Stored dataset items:

○ ○ ○

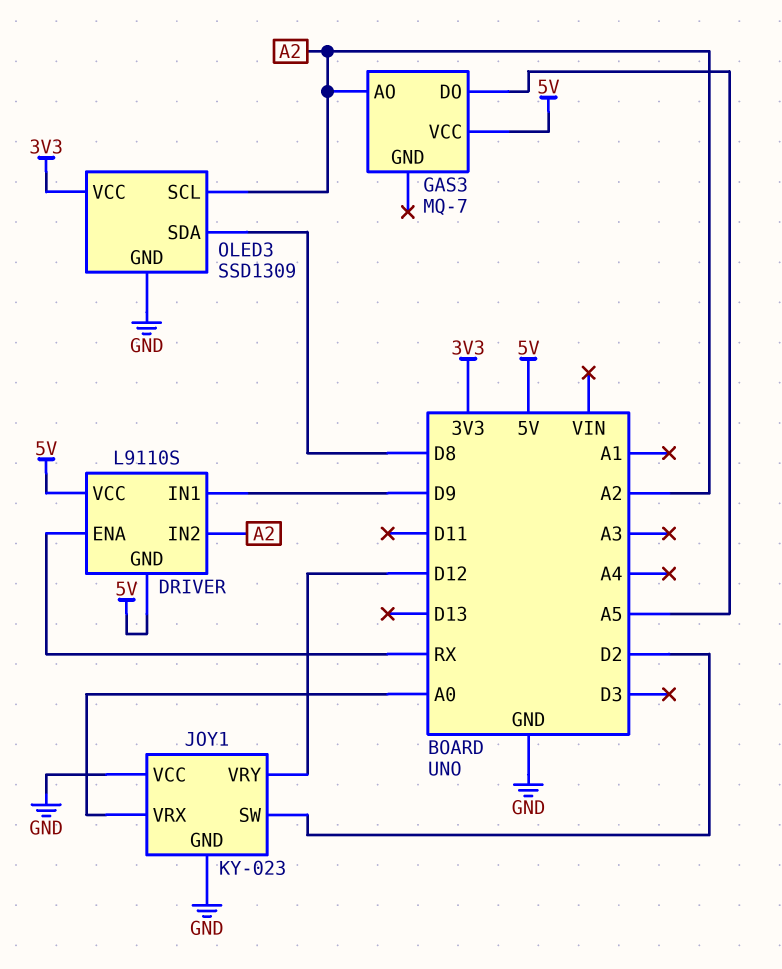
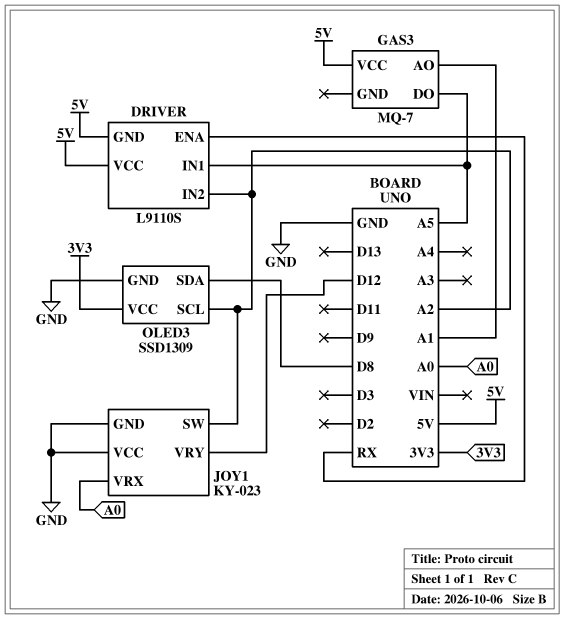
DRIVER pin IN1: D9 -> A5
GAS3 pin AO: A2 -> A1
JOY1 pin SW: D2 -> A2

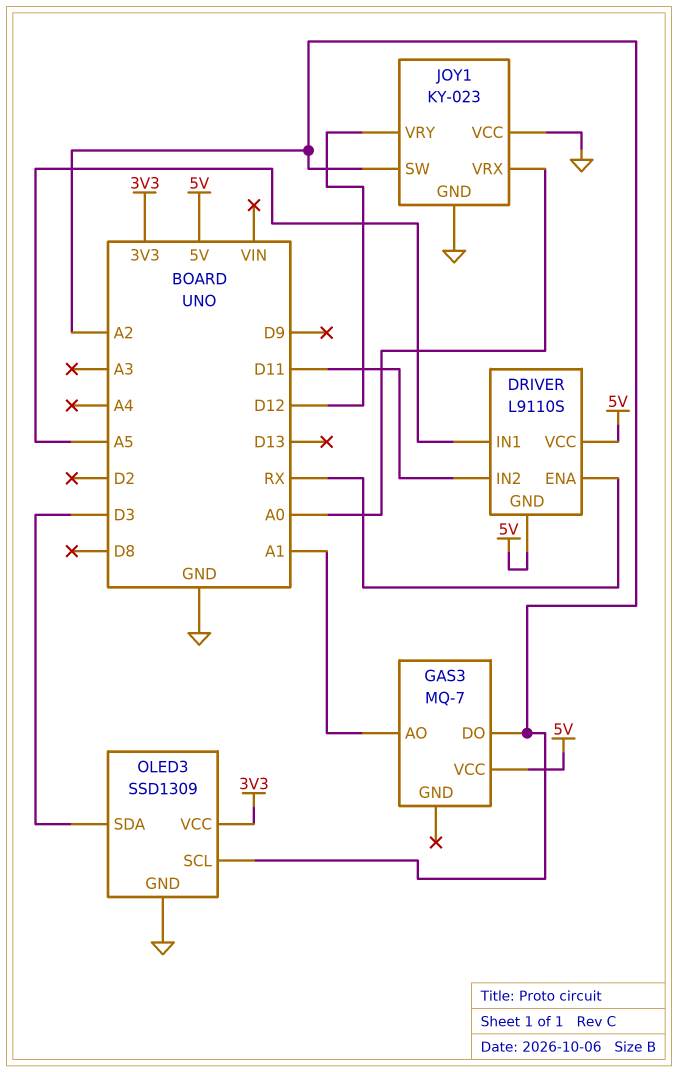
DRIVER pin IN2: A2 -> D11
GAS3 pin DO: A5 -> A2
OLED3 pin SDA: D8 -> D3

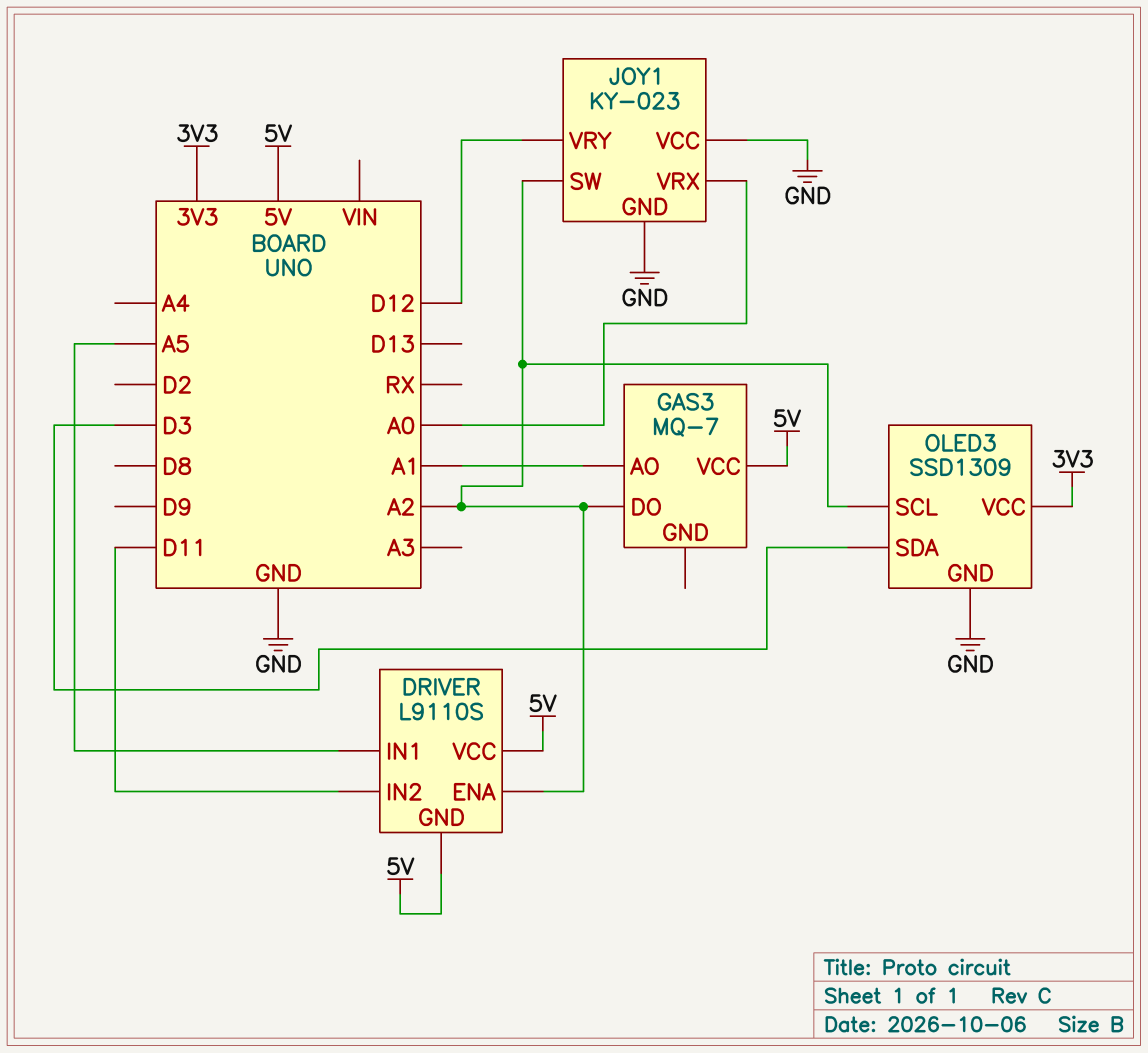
DRIVER pin ENA: RX -> A2

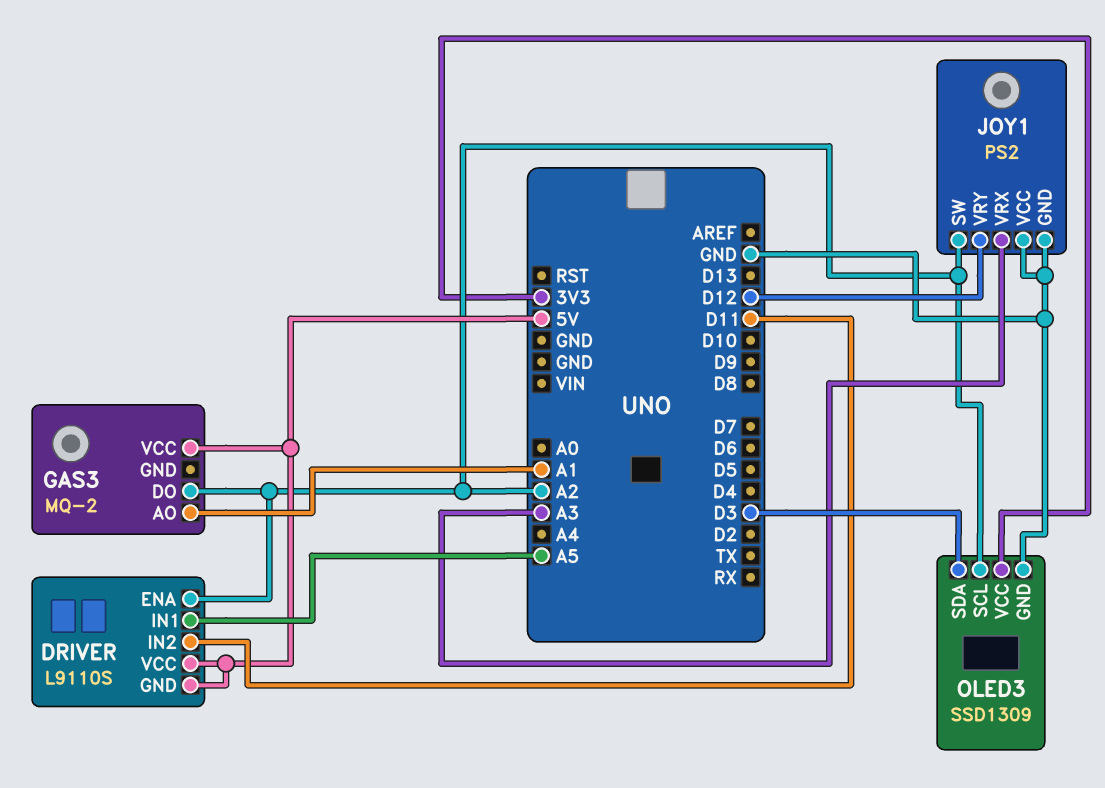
GAS3: MQ-7 -> MQ-2
JOY1: KY-023 -> PS2
JOY1 pin VRX: A0 -> A3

○ ○ ○

_Exercise description:_ Within the data above, pick out all lines holding the word "DRIVER".

_Exercise answer:_
DRIVER pin IN1: D9 -> A5
DRIVER pin IN2: A2 -> D11
DRIVER pin ENA: RX -> A2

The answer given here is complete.